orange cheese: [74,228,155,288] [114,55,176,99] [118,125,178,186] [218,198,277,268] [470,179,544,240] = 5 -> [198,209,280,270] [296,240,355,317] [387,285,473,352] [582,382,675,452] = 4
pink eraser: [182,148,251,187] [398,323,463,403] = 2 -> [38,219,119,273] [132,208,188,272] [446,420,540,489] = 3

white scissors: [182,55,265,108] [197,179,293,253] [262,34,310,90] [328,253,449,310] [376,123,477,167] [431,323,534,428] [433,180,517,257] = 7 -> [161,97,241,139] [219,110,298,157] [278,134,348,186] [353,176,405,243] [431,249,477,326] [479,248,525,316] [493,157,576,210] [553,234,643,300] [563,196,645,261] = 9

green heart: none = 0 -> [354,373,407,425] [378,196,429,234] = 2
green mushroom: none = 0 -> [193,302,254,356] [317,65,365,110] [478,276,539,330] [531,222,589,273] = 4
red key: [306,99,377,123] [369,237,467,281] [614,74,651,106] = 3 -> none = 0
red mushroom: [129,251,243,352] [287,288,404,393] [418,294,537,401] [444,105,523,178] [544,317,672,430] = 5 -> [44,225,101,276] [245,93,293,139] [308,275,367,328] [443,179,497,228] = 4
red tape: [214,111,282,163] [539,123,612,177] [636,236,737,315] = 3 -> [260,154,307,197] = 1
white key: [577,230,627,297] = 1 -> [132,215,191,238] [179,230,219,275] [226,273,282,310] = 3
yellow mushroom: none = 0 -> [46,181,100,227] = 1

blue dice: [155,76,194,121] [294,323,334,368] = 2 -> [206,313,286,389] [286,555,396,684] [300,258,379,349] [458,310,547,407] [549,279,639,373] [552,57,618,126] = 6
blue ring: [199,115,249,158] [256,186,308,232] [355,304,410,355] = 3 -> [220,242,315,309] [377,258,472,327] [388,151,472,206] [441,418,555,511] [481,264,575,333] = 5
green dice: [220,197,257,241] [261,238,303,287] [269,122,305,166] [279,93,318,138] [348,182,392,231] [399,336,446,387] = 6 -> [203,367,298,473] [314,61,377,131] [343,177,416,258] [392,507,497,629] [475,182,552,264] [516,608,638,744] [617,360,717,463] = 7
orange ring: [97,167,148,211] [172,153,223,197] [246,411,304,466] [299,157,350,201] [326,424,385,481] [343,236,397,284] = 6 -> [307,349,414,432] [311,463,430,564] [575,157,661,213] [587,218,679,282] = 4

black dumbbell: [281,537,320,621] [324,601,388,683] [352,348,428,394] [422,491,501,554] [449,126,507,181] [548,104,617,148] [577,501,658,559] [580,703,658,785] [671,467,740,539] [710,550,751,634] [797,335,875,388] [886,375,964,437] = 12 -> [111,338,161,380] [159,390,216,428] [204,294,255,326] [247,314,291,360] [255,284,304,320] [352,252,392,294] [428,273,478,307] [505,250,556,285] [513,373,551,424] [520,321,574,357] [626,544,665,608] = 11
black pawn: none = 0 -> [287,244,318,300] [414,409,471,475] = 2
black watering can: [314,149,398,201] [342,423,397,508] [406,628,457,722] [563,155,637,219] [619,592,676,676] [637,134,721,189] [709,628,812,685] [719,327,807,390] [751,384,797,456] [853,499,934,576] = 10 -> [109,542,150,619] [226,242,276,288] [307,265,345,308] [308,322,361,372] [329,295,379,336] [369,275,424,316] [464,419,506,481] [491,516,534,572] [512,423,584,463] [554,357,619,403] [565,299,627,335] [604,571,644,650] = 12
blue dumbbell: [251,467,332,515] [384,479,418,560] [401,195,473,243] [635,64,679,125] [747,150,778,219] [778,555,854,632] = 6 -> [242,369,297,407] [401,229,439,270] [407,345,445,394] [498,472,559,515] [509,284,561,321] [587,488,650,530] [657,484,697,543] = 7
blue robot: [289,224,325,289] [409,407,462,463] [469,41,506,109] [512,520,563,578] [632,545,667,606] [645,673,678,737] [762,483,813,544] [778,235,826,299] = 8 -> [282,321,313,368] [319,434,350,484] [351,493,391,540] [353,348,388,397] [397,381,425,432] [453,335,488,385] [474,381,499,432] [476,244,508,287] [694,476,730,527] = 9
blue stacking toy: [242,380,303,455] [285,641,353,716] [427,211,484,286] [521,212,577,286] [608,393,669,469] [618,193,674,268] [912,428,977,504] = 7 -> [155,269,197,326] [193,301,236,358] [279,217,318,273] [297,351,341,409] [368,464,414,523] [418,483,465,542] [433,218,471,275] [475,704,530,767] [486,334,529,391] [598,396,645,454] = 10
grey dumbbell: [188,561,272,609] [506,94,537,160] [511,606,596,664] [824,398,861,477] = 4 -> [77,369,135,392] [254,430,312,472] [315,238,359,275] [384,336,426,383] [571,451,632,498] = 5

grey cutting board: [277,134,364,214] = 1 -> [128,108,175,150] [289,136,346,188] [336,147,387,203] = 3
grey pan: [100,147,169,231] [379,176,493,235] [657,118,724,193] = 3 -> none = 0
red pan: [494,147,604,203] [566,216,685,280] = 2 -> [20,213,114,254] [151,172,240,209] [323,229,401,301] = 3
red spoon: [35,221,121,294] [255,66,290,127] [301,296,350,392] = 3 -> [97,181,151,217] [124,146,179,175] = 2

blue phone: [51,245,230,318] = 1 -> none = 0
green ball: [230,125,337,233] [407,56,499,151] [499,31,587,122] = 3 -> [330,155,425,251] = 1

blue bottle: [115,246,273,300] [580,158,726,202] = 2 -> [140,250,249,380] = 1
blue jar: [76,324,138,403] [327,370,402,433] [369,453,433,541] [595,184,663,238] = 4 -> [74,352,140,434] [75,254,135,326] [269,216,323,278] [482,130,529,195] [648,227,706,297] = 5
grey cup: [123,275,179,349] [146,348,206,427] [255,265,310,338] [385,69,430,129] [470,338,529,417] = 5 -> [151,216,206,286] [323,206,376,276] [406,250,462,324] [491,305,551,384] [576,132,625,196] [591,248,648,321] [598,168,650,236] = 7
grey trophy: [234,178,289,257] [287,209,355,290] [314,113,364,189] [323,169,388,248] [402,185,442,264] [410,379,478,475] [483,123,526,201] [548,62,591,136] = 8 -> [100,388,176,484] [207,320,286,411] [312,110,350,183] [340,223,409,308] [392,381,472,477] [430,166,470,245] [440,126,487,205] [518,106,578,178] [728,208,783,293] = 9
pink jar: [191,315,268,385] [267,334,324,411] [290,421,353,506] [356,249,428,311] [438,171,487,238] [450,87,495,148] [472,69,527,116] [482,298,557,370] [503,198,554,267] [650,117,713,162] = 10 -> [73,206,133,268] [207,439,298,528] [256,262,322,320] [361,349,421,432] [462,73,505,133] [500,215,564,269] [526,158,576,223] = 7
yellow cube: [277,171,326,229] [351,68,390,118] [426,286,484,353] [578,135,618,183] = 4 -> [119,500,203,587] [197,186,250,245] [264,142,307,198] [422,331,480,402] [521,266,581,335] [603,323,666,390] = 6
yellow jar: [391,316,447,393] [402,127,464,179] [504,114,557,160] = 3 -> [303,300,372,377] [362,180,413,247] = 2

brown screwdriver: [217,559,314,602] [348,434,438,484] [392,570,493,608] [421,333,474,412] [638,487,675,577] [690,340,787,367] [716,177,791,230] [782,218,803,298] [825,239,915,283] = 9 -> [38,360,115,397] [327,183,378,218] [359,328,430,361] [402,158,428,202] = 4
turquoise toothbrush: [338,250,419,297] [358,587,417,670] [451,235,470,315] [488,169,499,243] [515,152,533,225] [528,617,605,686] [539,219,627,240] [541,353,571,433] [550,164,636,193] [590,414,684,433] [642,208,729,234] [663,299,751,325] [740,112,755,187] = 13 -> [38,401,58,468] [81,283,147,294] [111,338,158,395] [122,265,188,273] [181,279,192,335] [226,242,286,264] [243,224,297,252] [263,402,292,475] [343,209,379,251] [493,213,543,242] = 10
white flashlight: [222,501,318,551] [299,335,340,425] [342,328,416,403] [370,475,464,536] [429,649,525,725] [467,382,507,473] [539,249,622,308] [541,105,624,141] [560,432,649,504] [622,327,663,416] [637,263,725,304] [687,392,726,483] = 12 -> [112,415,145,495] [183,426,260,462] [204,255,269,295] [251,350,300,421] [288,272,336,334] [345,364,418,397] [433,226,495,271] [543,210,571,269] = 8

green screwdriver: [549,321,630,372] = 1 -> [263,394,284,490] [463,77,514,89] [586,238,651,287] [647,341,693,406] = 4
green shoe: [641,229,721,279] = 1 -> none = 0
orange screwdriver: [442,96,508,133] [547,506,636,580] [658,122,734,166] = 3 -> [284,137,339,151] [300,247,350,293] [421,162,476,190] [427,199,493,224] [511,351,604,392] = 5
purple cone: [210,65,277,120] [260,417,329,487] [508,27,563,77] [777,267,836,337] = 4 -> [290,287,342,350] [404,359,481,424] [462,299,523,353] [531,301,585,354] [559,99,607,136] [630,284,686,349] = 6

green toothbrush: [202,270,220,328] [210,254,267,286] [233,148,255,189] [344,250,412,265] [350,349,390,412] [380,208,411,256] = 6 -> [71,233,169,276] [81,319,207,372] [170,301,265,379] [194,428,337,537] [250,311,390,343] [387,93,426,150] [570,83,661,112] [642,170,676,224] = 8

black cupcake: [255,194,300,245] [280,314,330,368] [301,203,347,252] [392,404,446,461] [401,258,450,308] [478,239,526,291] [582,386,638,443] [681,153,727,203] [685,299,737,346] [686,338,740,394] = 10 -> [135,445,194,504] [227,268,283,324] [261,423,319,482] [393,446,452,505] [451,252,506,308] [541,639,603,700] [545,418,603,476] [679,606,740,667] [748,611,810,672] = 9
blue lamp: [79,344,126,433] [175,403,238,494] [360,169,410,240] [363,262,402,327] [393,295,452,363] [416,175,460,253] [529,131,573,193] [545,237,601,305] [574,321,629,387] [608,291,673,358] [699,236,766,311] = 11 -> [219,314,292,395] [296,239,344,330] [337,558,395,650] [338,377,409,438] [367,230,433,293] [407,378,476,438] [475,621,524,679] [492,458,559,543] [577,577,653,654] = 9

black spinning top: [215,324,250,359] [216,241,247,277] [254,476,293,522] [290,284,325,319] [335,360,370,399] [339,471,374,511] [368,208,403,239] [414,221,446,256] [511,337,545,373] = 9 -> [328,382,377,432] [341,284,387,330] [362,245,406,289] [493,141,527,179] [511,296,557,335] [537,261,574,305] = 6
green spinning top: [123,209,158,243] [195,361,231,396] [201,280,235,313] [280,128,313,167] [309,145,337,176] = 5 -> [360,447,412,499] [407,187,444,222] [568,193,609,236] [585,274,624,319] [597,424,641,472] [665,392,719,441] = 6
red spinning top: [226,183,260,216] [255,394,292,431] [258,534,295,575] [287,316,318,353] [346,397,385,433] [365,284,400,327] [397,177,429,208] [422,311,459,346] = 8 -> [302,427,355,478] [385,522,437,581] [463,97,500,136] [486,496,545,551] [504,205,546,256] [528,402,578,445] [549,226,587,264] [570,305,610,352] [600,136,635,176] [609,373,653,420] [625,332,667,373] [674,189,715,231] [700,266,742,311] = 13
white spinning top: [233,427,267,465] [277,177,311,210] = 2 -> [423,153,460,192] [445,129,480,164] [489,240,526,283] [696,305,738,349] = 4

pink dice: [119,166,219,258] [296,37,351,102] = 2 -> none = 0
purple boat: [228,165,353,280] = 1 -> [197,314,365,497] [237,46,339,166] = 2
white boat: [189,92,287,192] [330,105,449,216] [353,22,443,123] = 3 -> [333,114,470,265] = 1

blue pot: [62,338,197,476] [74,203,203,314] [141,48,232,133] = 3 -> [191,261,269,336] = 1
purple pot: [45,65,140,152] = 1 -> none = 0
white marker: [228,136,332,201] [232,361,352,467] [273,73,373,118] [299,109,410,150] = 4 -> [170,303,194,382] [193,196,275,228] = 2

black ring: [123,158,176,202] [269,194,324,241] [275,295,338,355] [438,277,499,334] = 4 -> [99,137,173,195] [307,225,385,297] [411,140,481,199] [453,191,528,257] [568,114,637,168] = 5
******
- Task requirements: The reply should hold only the lines from the first line of the listing above through the line with "orange ring: [97,167,148,211]", each copied exactly.

- Completed task:
orange cheese: [74,228,155,288] [114,55,176,99] [118,125,178,186] [218,198,277,268] [470,179,544,240] = 5 -> [198,209,280,270] [296,240,355,317] [387,285,473,352] [582,382,675,452] = 4
pink eraser: [182,148,251,187] [398,323,463,403] = 2 -> [38,219,119,273] [132,208,188,272] [446,420,540,489] = 3

white scissors: [182,55,265,108] [197,179,293,253] [262,34,310,90] [328,253,449,310] [376,123,477,167] [431,323,534,428] [433,180,517,257] = 7 -> [161,97,241,139] [219,110,298,157] [278,134,348,186] [353,176,405,243] [431,249,477,326] [479,248,525,316] [493,157,576,210] [553,234,643,300] [563,196,645,261] = 9

green heart: none = 0 -> [354,373,407,425] [378,196,429,234] = 2
green mushroom: none = 0 -> [193,302,254,356] [317,65,365,110] [478,276,539,330] [531,222,589,273] = 4
red key: [306,99,377,123] [369,237,467,281] [614,74,651,106] = 3 -> none = 0
red mushroom: [129,251,243,352] [287,288,404,393] [418,294,537,401] [444,105,523,178] [544,317,672,430] = 5 -> [44,225,101,276] [245,93,293,139] [308,275,367,328] [443,179,497,228] = 4
red tape: [214,111,282,163] [539,123,612,177] [636,236,737,315] = 3 -> [260,154,307,197] = 1
white key: [577,230,627,297] = 1 -> [132,215,191,238] [179,230,219,275] [226,273,282,310] = 3
yellow mushroom: none = 0 -> [46,181,100,227] = 1

blue dice: [155,76,194,121] [294,323,334,368] = 2 -> [206,313,286,389] [286,555,396,684] [300,258,379,349] [458,310,547,407] [549,279,639,373] [552,57,618,126] = 6
blue ring: [199,115,249,158] [256,186,308,232] [355,304,410,355] = 3 -> [220,242,315,309] [377,258,472,327] [388,151,472,206] [441,418,555,511] [481,264,575,333] = 5
green dice: [220,197,257,241] [261,238,303,287] [269,122,305,166] [279,93,318,138] [348,182,392,231] [399,336,446,387] = 6 -> [203,367,298,473] [314,61,377,131] [343,177,416,258] [392,507,497,629] [475,182,552,264] [516,608,638,744] [617,360,717,463] = 7
orange ring: [97,167,148,211] [172,153,223,197] [246,411,304,466] [299,157,350,201] [326,424,385,481] [343,236,397,284] = 6 -> [307,349,414,432] [311,463,430,564] [575,157,661,213] [587,218,679,282] = 4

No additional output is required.